> _DATA SHOWN_:
********************
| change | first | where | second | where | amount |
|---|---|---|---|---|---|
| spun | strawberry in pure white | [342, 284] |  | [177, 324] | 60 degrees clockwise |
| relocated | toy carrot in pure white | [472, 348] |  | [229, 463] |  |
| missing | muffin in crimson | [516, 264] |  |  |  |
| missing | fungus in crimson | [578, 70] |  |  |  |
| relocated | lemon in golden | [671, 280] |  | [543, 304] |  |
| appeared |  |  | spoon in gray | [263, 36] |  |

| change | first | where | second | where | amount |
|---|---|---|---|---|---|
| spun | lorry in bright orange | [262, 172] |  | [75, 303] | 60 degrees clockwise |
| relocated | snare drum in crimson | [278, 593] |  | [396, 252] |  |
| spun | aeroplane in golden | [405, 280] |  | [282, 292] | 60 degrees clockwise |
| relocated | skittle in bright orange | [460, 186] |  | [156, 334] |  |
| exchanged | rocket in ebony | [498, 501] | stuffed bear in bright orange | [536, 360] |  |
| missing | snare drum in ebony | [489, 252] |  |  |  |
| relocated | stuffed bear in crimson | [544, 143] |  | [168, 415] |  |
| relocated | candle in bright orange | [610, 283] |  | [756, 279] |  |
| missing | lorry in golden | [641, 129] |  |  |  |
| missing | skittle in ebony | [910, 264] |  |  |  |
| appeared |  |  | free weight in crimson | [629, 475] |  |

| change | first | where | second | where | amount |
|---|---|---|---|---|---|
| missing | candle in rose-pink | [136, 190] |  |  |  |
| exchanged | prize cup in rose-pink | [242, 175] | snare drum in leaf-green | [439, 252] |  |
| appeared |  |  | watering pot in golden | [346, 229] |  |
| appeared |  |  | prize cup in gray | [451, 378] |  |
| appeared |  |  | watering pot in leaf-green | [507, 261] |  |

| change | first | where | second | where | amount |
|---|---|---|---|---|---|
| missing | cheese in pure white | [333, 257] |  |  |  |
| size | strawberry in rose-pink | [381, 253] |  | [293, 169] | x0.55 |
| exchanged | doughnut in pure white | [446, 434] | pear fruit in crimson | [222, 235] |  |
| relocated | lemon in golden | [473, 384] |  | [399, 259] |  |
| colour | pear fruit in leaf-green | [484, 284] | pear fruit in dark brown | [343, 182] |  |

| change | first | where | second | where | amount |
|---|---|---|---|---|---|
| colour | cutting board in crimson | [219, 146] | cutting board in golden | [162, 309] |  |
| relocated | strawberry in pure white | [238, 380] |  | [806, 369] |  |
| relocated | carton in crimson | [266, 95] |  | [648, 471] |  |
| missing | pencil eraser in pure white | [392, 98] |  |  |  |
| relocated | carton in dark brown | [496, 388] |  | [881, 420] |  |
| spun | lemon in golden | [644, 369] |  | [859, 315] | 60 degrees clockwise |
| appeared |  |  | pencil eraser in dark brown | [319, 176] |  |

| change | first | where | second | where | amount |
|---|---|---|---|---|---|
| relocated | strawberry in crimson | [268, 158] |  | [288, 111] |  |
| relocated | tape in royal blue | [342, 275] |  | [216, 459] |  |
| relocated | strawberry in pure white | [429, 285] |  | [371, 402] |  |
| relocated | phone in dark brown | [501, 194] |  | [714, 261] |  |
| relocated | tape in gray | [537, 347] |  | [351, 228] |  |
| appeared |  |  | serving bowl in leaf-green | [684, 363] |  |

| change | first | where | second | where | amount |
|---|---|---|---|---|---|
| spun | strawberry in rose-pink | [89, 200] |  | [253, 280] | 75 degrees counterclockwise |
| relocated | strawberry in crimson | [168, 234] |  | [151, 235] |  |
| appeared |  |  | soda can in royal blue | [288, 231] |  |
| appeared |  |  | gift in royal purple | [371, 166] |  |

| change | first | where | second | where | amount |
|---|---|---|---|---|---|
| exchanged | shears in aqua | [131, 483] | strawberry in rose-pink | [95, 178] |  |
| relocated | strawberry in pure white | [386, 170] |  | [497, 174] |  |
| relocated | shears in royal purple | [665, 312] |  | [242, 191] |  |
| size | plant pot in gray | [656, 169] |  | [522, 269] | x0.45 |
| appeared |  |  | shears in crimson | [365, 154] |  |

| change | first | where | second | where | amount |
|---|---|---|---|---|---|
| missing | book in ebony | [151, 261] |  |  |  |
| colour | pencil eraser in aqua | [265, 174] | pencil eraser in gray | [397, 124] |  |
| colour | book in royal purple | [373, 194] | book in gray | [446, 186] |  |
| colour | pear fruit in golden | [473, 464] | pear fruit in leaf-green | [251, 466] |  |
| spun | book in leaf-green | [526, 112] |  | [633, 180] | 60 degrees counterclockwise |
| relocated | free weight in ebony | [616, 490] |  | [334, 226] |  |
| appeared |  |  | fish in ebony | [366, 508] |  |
********************
> _TASK_: Copy out the material, keeping every line exactly as it is.

> _RESPONSE TO THIS EXERCISE_:
| change | first | where | second | where | amount |
|---|---|---|---|---|---|
| spun | strawberry in pure white | [342, 284] |  | [177, 324] | 60 degrees clockwise |
| relocated | toy carrot in pure white | [472, 348] |  | [229, 463] |  |
| missing | muffin in crimson | [516, 264] |  |  |  |
| missing | fungus in crimson | [578, 70] |  |  |  |
| relocated | lemon in golden | [671, 280] |  | [543, 304] |  |
| appeared |  |  | spoon in gray | [263, 36] |  |

| change | first | where | second | where | amount |
|---|---|---|---|---|---|
| spun | lorry in bright orange | [262, 172] |  | [75, 303] | 60 degrees clockwise |
| relocated | snare drum in crimson | [278, 593] |  | [396, 252] |  |
| spun | aeroplane in golden | [405, 280] |  | [282, 292] | 60 degrees clockwise |
| relocated | skittle in bright orange | [460, 186] |  | [156, 334] |  |
| exchanged | rocket in ebony | [498, 501] | stuffed bear in bright orange | [536, 360] |  |
| missing | snare drum in ebony | [489, 252] |  |  |  |
| relocated | stuffed bear in crimson | [544, 143] |  | [168, 415] |  |
| relocated | candle in bright orange | [610, 283] |  | [756, 279] |  |
| missing | lorry in golden | [641, 129] |  |  |  |
| missing | skittle in ebony | [910, 264] |  |  |  |
| appeared |  |  | free weight in crimson | [629, 475] |  |

| change | first | where | second | where | amount |
|---|---|---|---|---|---|
| missing | candle in rose-pink | [136, 190] |  |  |  |
| exchanged | prize cup in rose-pink | [242, 175] | snare drum in leaf-green | [439, 252] |  |
| appeared |  |  | watering pot in golden | [346, 229] |  |
| appeared |  |  | prize cup in gray | [451, 378] |  |
| appeared |  |  | watering pot in leaf-green | [507, 261] |  |

| change | first | where | second | where | amount |
|---|---|---|---|---|---|
| missing | cheese in pure white | [333, 257] |  |  |  |
| size | strawberry in rose-pink | [381, 253] |  | [293, 169] | x0.55 |
| exchanged | doughnut in pure white | [446, 434] | pear fruit in crimson | [222, 235] |  |
| relocated | lemon in golden | [473, 384] |  | [399, 259] |  |
| colour | pear fruit in leaf-green | [484, 284] | pear fruit in dark brown | [343, 182] |  |

| change | first | where | second | where | amount |
|---|---|---|---|---|---|
| colour | cutting board in crimson | [219, 146] | cutting board in golden | [162, 309] |  |
| relocated | strawberry in pure white | [238, 380] |  | [806, 369] |  |
| relocated | carton in crimson | [266, 95] |  | [648, 471] |  |
| missing | pencil eraser in pure white | [392, 98] |  |  |  |
| relocated | carton in dark brown | [496, 388] |  | [881, 420] |  |
| spun | lemon in golden | [644, 369] |  | [859, 315] | 60 degrees clockwise |
| appeared |  |  | pencil eraser in dark brown | [319, 176] |  |

| change | first | where | second | where | amount |
|---|---|---|---|---|---|
| relocated | strawberry in crimson | [268, 158] |  | [288, 111] |  |
| relocated | tape in royal blue | [342, 275] |  | [216, 459] |  |
| relocated | strawberry in pure white | [429, 285] |  | [371, 402] |  |
| relocated | phone in dark brown | [501, 194] |  | [714, 261] |  |
| relocated | tape in gray | [537, 347] |  | [351, 228] |  |
| appeared |  |  | serving bowl in leaf-green | [684, 363] |  |

| change | first | where | second | where | amount |
|---|---|---|---|---|---|
| spun | strawberry in rose-pink | [89, 200] |  | [253, 280] | 75 degrees counterclockwise |
| relocated | strawberry in crimson | [168, 234] |  | [151, 235] |  |
| appeared |  |  | soda can in royal blue | [288, 231] |  |
| appeared |  |  | gift in royal purple | [371, 166] |  |

| change | first | where | second | where | amount |
|---|---|---|---|---|---|
| exchanged | shears in aqua | [131, 483] | strawberry in rose-pink | [95, 178] |  |
| relocated | strawberry in pure white | [386, 170] |  | [497, 174] |  |
| relocated | shears in royal purple | [665, 312] |  | [242, 191] |  |
| size | plant pot in gray | [656, 169] |  | [522, 269] | x0.45 |
| appeared |  |  | shears in crimson | [365, 154] |  |

| change | first | where | second | where | amount |
|---|---|---|---|---|---|
| missing | book in ebony | [151, 261] |  |  |  |
| colour | pencil eraser in aqua | [265, 174] | pencil eraser in gray | [397, 124] |  |
| colour | book in royal purple | [373, 194] | book in gray | [446, 186] |  |
| colour | pear fruit in golden | [473, 464] | pear fruit in leaf-green | [251, 466] |  |
| spun | book in leaf-green | [526, 112] |  | [633, 180] | 60 degrees counterclockwise |
| relocated | free weight in ebony | [616, 490] |  | [334, 226] |  |
| appeared |  |  | fish in ebony | [366, 508] |  |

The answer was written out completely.